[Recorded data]

#####

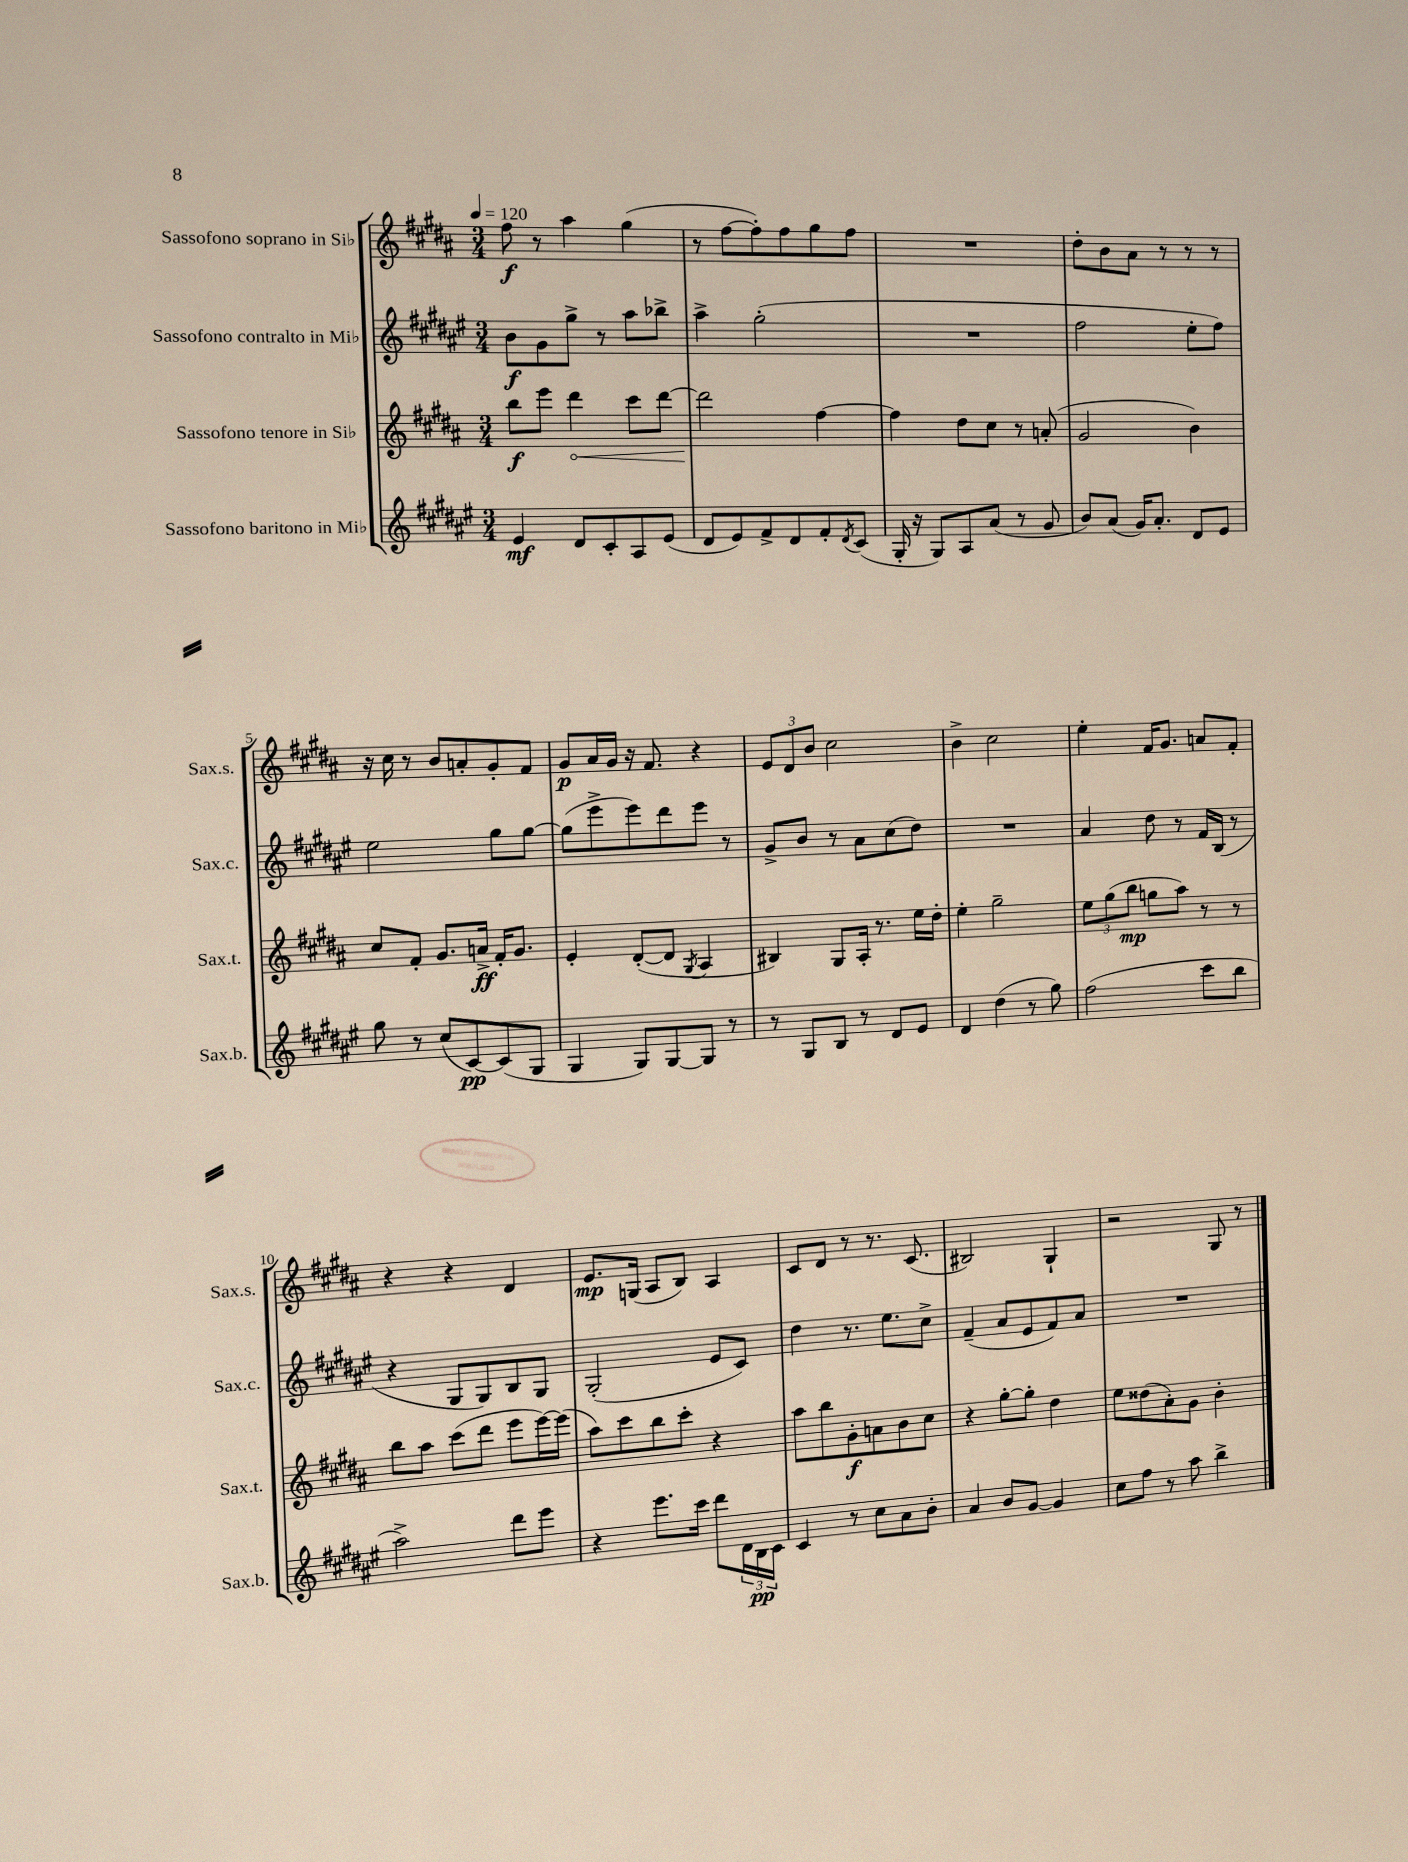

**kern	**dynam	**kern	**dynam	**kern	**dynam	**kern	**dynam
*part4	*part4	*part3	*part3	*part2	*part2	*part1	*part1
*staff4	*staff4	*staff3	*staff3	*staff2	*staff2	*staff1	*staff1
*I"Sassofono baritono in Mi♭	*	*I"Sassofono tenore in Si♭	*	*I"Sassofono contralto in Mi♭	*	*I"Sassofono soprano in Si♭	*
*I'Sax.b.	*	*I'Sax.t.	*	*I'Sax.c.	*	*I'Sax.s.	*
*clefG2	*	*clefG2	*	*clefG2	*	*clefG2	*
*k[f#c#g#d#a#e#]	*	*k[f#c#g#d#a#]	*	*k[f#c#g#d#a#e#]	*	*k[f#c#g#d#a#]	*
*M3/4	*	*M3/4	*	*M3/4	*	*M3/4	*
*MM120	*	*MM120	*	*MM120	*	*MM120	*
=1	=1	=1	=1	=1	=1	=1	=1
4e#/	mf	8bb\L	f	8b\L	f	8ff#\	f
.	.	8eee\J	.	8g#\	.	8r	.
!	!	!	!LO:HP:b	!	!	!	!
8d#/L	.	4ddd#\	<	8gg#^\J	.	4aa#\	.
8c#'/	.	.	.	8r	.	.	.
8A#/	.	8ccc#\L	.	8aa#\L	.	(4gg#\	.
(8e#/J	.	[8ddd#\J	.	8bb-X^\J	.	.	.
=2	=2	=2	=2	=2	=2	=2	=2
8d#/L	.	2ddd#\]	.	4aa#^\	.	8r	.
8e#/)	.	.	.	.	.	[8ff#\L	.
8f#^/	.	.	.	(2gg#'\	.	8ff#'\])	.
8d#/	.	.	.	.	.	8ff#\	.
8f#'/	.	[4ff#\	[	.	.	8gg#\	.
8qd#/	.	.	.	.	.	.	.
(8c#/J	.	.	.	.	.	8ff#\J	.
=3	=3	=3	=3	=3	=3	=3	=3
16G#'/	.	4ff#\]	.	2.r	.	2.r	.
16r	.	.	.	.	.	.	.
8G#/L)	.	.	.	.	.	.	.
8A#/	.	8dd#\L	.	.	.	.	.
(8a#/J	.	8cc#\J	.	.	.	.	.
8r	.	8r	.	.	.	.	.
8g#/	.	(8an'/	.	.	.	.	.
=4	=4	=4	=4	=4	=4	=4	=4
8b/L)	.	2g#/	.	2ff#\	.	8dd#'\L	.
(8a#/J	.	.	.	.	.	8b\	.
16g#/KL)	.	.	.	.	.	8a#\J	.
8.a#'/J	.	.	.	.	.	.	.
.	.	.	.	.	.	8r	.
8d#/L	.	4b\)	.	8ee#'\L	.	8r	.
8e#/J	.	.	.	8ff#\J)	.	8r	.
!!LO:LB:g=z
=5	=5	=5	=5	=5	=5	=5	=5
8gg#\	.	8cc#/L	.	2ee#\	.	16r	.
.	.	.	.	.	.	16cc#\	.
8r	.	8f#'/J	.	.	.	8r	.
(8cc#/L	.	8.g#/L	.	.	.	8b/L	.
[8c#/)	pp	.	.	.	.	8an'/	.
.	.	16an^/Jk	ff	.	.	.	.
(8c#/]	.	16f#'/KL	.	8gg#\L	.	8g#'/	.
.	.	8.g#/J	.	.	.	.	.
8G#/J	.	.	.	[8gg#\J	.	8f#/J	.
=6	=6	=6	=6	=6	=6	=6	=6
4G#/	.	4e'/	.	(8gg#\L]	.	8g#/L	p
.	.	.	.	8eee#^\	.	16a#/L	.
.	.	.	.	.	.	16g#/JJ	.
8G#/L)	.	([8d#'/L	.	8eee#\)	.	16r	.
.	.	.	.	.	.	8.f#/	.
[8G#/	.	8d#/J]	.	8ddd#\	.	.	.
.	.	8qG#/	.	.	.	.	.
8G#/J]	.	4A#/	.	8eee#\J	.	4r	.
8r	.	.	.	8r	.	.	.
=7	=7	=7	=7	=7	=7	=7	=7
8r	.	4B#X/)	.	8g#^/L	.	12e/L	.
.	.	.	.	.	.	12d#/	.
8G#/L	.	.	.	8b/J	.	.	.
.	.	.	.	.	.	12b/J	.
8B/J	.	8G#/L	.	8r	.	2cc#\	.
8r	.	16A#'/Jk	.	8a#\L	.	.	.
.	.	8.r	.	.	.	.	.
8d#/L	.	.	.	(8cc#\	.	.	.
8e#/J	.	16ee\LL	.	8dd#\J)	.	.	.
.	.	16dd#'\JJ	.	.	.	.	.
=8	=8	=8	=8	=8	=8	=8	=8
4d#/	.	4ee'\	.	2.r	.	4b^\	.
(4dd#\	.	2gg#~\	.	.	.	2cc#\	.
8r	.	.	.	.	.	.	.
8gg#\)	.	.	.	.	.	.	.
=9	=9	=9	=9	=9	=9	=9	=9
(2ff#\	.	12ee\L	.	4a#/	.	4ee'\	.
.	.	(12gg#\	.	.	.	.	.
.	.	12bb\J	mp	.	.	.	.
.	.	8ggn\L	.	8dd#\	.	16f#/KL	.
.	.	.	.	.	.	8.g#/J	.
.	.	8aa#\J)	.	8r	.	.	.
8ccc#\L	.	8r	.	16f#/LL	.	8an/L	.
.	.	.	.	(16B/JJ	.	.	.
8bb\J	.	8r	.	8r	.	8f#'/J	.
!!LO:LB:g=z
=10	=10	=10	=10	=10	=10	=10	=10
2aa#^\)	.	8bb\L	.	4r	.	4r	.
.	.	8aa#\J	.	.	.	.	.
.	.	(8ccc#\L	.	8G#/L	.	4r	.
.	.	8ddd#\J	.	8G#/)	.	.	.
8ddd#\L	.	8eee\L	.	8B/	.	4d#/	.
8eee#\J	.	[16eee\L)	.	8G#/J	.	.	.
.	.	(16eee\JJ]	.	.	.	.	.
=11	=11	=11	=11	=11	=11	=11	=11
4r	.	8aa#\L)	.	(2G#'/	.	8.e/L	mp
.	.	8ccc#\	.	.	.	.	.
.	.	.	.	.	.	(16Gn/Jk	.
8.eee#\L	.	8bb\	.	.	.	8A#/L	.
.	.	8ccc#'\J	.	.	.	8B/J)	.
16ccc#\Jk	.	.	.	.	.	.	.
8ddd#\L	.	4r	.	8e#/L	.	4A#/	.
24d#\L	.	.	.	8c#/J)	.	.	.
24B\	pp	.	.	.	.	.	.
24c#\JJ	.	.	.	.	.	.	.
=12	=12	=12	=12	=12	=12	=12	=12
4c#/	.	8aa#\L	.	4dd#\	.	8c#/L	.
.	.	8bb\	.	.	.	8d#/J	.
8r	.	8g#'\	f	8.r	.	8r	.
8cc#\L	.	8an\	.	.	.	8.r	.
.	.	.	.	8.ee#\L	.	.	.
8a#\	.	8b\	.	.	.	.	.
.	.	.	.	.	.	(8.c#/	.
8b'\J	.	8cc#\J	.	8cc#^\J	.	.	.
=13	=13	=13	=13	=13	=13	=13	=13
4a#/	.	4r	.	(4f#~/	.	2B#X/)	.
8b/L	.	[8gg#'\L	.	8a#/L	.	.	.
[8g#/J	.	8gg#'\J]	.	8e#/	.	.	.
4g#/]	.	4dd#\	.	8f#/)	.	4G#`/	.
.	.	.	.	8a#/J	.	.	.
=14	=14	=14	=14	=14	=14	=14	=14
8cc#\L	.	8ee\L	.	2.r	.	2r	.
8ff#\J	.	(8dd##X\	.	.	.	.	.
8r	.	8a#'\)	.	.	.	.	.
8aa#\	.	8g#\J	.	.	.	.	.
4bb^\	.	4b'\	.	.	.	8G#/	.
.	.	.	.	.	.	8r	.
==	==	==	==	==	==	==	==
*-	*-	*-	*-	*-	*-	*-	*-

#####

Gather every line of the items above that contains the string "baritono". Case counts, so match only that exact capitalization.

*I"Sassofono baritono in Mi♭	*	*I"Sassofono tenore in Si♭	*	*I"Sassofono contralto in Mi♭	*	*I"Sassofono soprano in Si♭	*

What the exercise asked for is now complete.